WHAT YOU ARE ASKED TO DO: From the line with "R210: 1k (AOUT, VX) -> none" to the last line of the material, both inclusive, transcribe every line exactly and nothing else.
______________________________
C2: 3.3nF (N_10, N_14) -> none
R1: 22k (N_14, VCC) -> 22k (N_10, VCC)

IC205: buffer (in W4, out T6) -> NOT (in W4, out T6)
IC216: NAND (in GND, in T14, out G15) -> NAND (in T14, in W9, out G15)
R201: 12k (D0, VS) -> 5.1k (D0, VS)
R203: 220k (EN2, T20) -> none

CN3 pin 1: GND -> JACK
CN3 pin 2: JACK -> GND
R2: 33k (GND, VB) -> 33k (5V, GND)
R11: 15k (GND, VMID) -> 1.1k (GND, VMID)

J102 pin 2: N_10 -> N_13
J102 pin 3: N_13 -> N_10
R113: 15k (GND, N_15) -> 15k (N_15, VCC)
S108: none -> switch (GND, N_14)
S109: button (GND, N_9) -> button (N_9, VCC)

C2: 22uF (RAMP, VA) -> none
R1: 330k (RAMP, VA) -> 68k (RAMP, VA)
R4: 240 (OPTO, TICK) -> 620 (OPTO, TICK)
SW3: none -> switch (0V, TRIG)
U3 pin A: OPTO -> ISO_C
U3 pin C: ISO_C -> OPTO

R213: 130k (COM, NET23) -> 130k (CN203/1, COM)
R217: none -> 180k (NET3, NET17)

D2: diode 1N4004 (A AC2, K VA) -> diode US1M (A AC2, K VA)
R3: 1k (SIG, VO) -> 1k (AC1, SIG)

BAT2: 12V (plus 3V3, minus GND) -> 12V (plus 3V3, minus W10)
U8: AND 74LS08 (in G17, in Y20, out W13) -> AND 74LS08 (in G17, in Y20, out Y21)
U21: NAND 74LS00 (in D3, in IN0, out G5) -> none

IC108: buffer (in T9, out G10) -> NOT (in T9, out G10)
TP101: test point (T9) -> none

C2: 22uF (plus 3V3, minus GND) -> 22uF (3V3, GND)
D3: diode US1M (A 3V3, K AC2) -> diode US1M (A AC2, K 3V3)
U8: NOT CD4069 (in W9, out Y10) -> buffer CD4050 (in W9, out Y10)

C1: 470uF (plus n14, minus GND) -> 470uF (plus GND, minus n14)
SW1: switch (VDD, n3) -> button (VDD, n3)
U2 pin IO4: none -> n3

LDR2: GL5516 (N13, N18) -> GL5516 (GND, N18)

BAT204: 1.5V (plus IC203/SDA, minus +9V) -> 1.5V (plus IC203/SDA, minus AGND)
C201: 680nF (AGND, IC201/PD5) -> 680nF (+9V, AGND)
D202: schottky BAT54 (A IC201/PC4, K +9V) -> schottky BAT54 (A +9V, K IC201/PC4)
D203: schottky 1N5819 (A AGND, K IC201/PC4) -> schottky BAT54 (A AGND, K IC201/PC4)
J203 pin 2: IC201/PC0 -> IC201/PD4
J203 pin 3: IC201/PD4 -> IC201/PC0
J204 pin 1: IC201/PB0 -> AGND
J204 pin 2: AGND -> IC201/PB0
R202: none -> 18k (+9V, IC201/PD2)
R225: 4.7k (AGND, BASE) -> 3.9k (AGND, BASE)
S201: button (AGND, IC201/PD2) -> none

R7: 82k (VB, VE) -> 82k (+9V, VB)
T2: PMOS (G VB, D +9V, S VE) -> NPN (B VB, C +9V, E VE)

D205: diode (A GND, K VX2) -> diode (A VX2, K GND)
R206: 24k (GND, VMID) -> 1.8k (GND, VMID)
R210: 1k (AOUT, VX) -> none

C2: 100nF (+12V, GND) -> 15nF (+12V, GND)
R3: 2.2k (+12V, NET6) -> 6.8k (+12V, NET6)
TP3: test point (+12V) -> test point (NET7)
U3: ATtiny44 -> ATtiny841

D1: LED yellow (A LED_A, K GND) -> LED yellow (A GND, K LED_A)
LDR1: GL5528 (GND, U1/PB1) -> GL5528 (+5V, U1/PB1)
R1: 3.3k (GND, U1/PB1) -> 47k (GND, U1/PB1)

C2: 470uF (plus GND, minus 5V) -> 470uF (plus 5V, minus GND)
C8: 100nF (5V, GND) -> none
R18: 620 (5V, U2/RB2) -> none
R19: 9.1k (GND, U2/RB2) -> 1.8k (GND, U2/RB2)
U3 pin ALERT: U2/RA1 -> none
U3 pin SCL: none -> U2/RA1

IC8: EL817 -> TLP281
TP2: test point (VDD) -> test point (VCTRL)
______________________________
RESPONSE TO THE TASK:
R210: 1k (AOUT, VX) -> none

C2: 100nF (+12V, GND) -> 15nF (+12V, GND)
R3: 2.2k (+12V, NET6) -> 6.8k (+12V, NET6)
TP3: test point (+12V) -> test point (NET7)
U3: ATtiny44 -> ATtiny841

D1: LED yellow (A LED_A, K GND) -> LED yellow (A GND, K LED_A)
LDR1: GL5528 (GND, U1/PB1) -> GL5528 (+5V, U1/PB1)
R1: 3.3k (GND, U1/PB1) -> 47k (GND, U1/PB1)

C2: 470uF (plus GND, minus 5V) -> 470uF (plus 5V, minus GND)
C8: 100nF (5V, GND) -> none
R18: 620 (5V, U2/RB2) -> none
R19: 9.1k (GND, U2/RB2) -> 1.8k (GND, U2/RB2)
U3 pin ALERT: U2/RA1 -> none
U3 pin SCL: none -> U2/RA1

IC8: EL817 -> TLP281
TP2: test point (VDD) -> test point (VCTRL)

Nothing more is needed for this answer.